Each record that comes next should be output exactly; pictures do not belong in the copy.

- - -

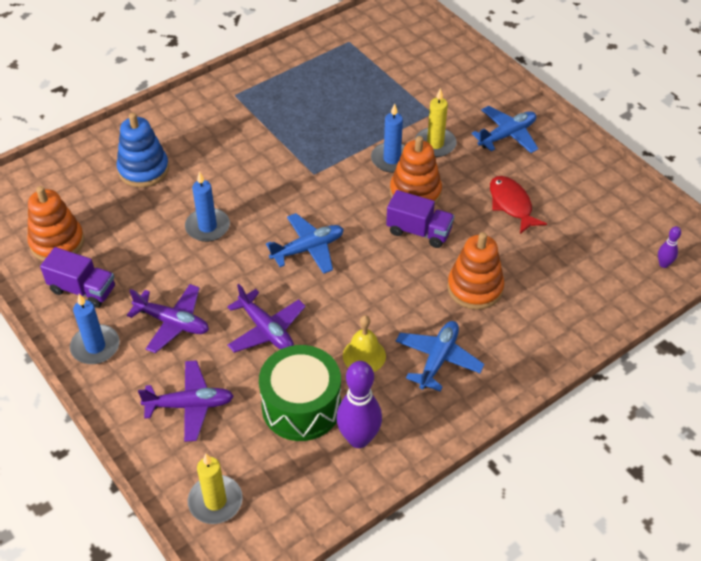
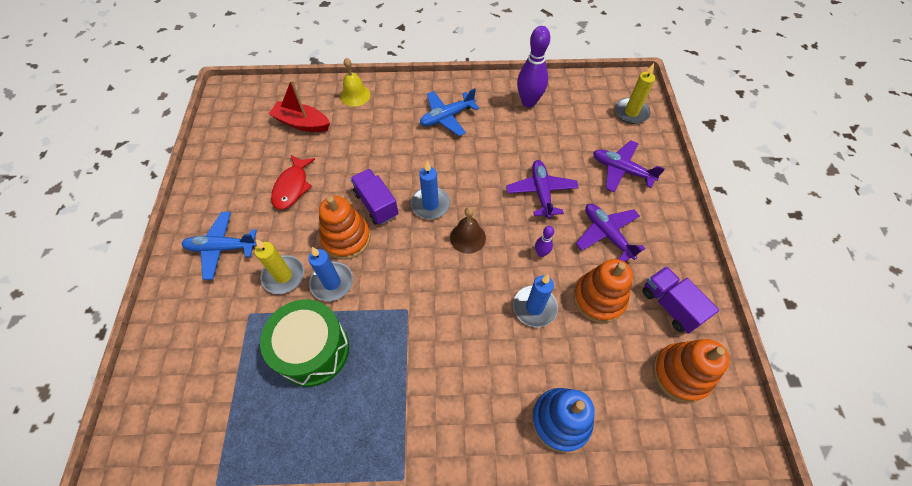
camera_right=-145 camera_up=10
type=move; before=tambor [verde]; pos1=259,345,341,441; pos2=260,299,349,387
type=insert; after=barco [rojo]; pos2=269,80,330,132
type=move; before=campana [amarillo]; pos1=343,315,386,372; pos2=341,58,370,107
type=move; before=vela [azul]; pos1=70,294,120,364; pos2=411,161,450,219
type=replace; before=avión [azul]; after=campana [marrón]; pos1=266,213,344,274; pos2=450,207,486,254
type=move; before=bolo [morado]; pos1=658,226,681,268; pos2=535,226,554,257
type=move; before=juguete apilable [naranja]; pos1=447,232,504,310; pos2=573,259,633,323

- - -

## The answer
camera_right=-145 camera_up=10
type=move; before=tambor [verde]; pos1=259,345,341,441; pos2=260,299,349,387
type=insert; after=barco [rojo]; pos2=269,80,330,132
type=move; before=campana [amarillo]; pos1=343,315,386,372; pos2=341,58,370,107
type=move; before=vela [azul]; pos1=70,294,120,364; pos2=411,161,450,219
type=replace; before=avión [azul]; after=campana [marrón]; pos1=266,213,344,274; pos2=450,207,486,254
type=move; before=bolo [morado]; pos1=658,226,681,268; pos2=535,226,554,257
type=move; before=juguete apilable [naranja]; pos1=447,232,504,310; pos2=573,259,633,323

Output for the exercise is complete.